# SET PROBLEM:
Copy out the listing below verbatim, leaving the picture out of your answer.

# GIVEN INFORMATION:
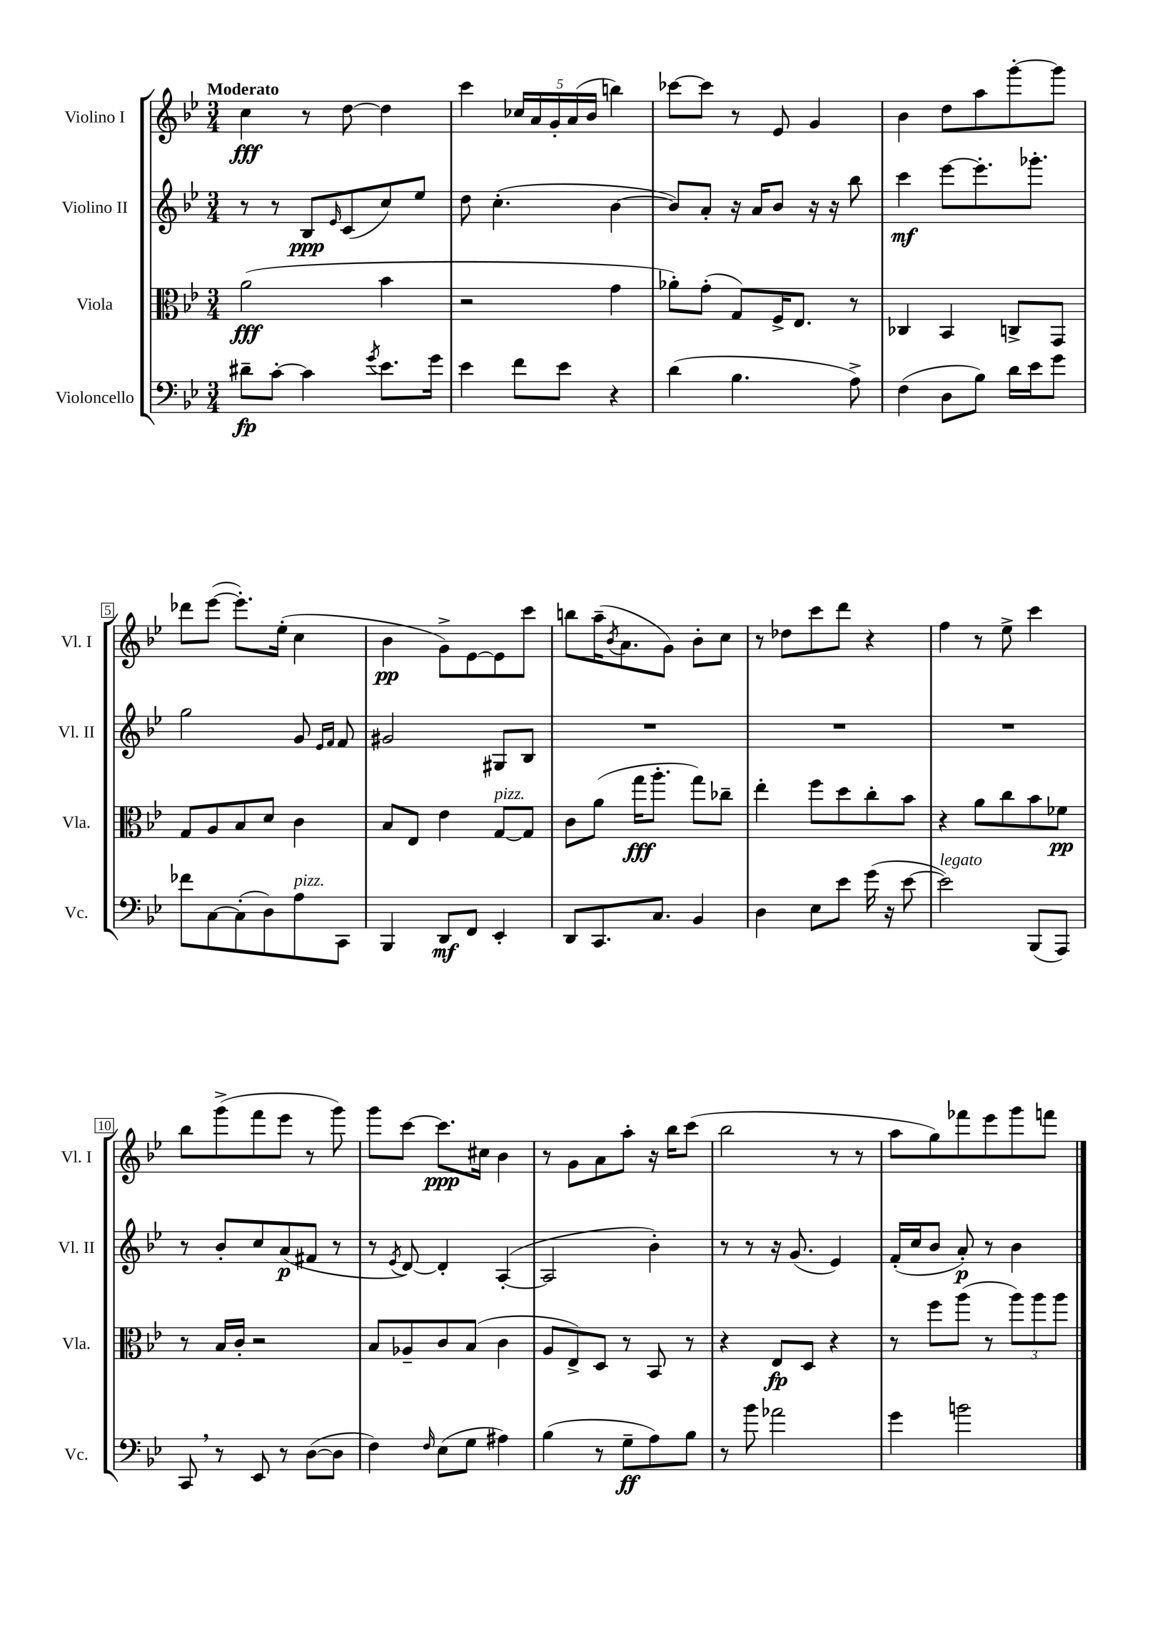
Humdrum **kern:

**kern	**kern	**kern	**kern
*staff4	*staff3	*staff2	*staff1
*clefF4	*clefC3	*clefG2	*clefG2
*k[b-e-]	*k[b-e-]	*k[b-e-]	*k[b-e-]
*M3/4	*M3/4	*M3/4	*M3/4
8d#~	(2a	8r	4cc
[8c'	.	8r	.
4c]	.	8B-	8r
.	.	16qqe-	.
.	.	(8c	[8dd
8qg	.	.	.
8.e-	4b-	8cc)	4dd]
.	.	8ee-	.
16g	.	.	.
=	=	=	=
4e-	2r	8dd	4ccc
.	.	(4.cc'	.
8f	.	.	20cc-
.	.	.	20a
.	.	.	20g'
8e-	.	.	.
.	.	.	(20a
.	.	.	20b-
4r	4g	[4b-	4bb)
=	=	=	=
(4d	8a-')	8b-])	[8ccc-
.	(8g'	8a'	8ccc-]
4.B-	8G)	16r	8r
.	.	16a	.
.	16F^	8b-	8e-
.	8.E-	.	.
.	.	16r	4g
.	.	16r	.
8A^)	8r	8bb-	.
=	=	=	=
(4F	4C-	4ccc	4b-
8D	4BB-	[8eee-	8dd
8B-)	.	8.eee-']	8aa
16d	8C^	.	[8ggg'
16e-	.	8.ggg-'	.
8g	8GG	.	8ggg]
=	=	=	=
8f-	8G	2gg	8ddd-
[8C	8A	.	([8eee-
(8C']	8B-	.	8.eee-'])
8D)	8d	.	.
.	.	.	(16ee-'
8A	4c	8g	4cc
.	.	16qqe-	.
.	.	16qqf	.
8CC	.	8f	.
=	=	=	=
4BBB-	8B-	2g#	4b-
.	8E-	.	.
8DD	4e-	.	8g^)
8FF	.	.	[8e-
4EE-'	[8G	8G#	8e-]
.	8G]	8B-	8ccc
=	=	=	=
8DD	8c	2.r	8bb
8.CC	(8a	.	(16aa~
.	.	.	8qb-
.	.	.	8.a
.	16gg	.	.
8.C	8.aa'	.	.
.	.	.	8g)
4BB-	8gg)	.	8b-'
.	8cc-~	.	8cc
=	=	=	=
4D	4ee-'	2.r	8r
.	.	.	8dd-
8E-	8ff	.	8ccc
8e-	8dd	.	8ddd
(16g	8cc'	.	4r
16r	.	.	.
[8e-	8b-	.	.
=	=	=	=
2e-])	4r	2.r	4ff
.	8a	.	8r
.	8cc	.	8ee-^
(8BBB-	8b-	.	4ccc
8AAA)	8f-	.	.
=	=	=	=
8CC	8r	8r	8bb-
8r	16B-	8b-'	(8ggg^
.	16c'	.	.
8EE-	2r	8cc	8fff
8r	.	(8a	8eee-
([8D	.	8f#	8r
8D]	.	8r	8ggg)
=	=	=	=
4F)	8B-	8r	8ggg
.	.	8qe-	.
.	8A-~	[8d)	[8ccc
16qqF	.	.	.
(8E-	8c	4d']	8.ccc]
8G	(8B-	.	.
.	.	.	16cc#
4A#)	4c	([4A'	4b-
=	=	=	=
(4B-	8A	2A]	8r
.	8E-^)	.	8g
8r	8D	.	8a
8G~	8r	.	8aa'
8A)	8BB-	4b-')	16r
.	.	.	16bb-
8B-	8r	.	(8ccc
=	=	=	=
8r	4r	8r	2bb-
8b-	.	8r	.
2a-	8E-	16r	.
.	.	(8.g	.
.	8D	.	.
.	4r	4e-)	8r
.	.	.	8r
=	=	=	=
4g	8r	(16f'	8aa
.	.	16cc	.
.	8ff	8b-	8gg)
2b	(8aa	8a')	8fff-
.	8r	8r	8eee-
.	12aa)	4b-	8ggg
.	12aa	.	.
.	.	.	8fff
.	12aa	.	.
==	==	==	==
*-	*-	*-	*-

# SOLUTION FOR THIS PROBLEM:
Humdrum **kern:

**kern	**kern	**kern	**kern
*staff4	*staff3	*staff2	*staff1
*clefF4	*clefC3	*clefG2	*clefG2
*k[b-e-]	*k[b-e-]	*k[b-e-]	*k[b-e-]
*M3/4	*M3/4	*M3/4	*M3/4
8d#~	(2a	8r	4cc
[8c'	.	8r	.
4c]	.	8B-	8r
.	.	16qqe-	.
.	.	(8c	[8dd
8qg	.	.	.
8.e-	4b-	8cc)	4dd]
.	.	8ee-	.
16g	.	.	.
=	=	=	=
4e-	2r	8dd	4ccc
.	.	(4.cc'	.
8f	.	.	20cc-
.	.	.	20a
.	.	.	20g'
8e-	.	.	.
.	.	.	(20a
.	.	.	20b-
4r	4g	[4b-	4bb)
=	=	=	=
(4d	8a-')	8b-])	[8ccc-
.	(8g'	8a'	8ccc-]
4.B-	8G)	16r	8r
.	.	16a	.
.	16F^	8b-	8e-
.	8.E-	.	.
.	.	16r	4g
.	.	16r	.
8A^)	8r	8bb-	.
=	=	=	=
(4F	4C-	4ccc	4b-
8D	4BB-	[8eee-	8dd
8B-)	.	8.eee-']	8aa
16d	8C^	.	[8ggg'
16e-	.	8.ggg-'	.
8g	8GG	.	8ggg]
=	=	=	=
8f-	8G	2gg	8ddd-
[8C	8A	.	([8eee-
(8C']	8B-	.	8.eee-'])
8D)	8d	.	.
.	.	.	(16ee-'
8A	4c	8g	4cc
.	.	16qqe-	.
.	.	16qqf	.
8CC	.	8f	.
=	=	=	=
4BBB-	8B-	2g#	4b-
.	8E-	.	.
8DD	4e-	.	8g^)
8FF	.	.	[8e-
4EE-'	[8G	8G#	8e-]
.	8G]	8B-	8ccc
=	=	=	=
8DD	8c	2.r	8bb
8.CC	(8a	.	(16aa~
.	.	.	8qb-
.	.	.	8.a
.	16gg	.	.
8.C	8.aa'	.	.
.	.	.	8g)
4BB-	8gg)	.	8b-'
.	8cc-~	.	8cc
=	=	=	=
4D	4ee-'	2.r	8r
.	.	.	8dd-
8E-	8ff	.	8ccc
8e-	8dd	.	8ddd
(16g	8cc'	.	4r
16r	.	.	.
[8e-	8b-	.	.
=	=	=	=
2e-])	4r	2.r	4ff
.	8a	.	8r
.	8cc	.	8ee-^
(8BBB-	8b-	.	4ccc
8AAA)	8f-	.	.
=	=	=	=
8CC	8r	8r	8bb-
8r	16B-	8b-'	(8ggg^
.	16c'	.	.
8EE-	2r	8cc	8fff
8r	.	(8a	8eee-
([8D	.	8f#	8r
8D]	.	8r	8ggg)
=	=	=	=
4F)	8B-	8r	8ggg
.	.	8qe-	.
.	8A-~	[8d)	[8ccc
16qqF	.	.	.
(8E-	8c	4d']	8.ccc]
8G	(8B-	.	.
.	.	.	16cc#
4A#)	4c	([4A'	4b-
=	=	=	=
(4B-	8A	2A]	8r
.	8E-^)	.	8g
8r	8D	.	8a
8G~	8r	.	8aa'
8A)	8BB-	4b-')	16r
.	.	.	16bb-
8B-	8r	.	(8ccc
=	=	=	=
8r	4r	8r	2bb-
8b-	.	8r	.
2a-	8E-	16r	.
.	.	(8.g	.
.	8D	.	.
.	4r	4e-)	8r
.	.	.	8r
=	=	=	=
4g	8r	(16f'	8aa
.	.	16cc	.
.	8ff	8b-	8gg)
2b	(8aa	8a')	8fff-
.	8r	8r	8eee-
.	12aa)	4b-	8ggg
.	12aa	.	.
.	.	.	8fff
.	12aa	.	.
==	==	==	==
*-	*-	*-	*-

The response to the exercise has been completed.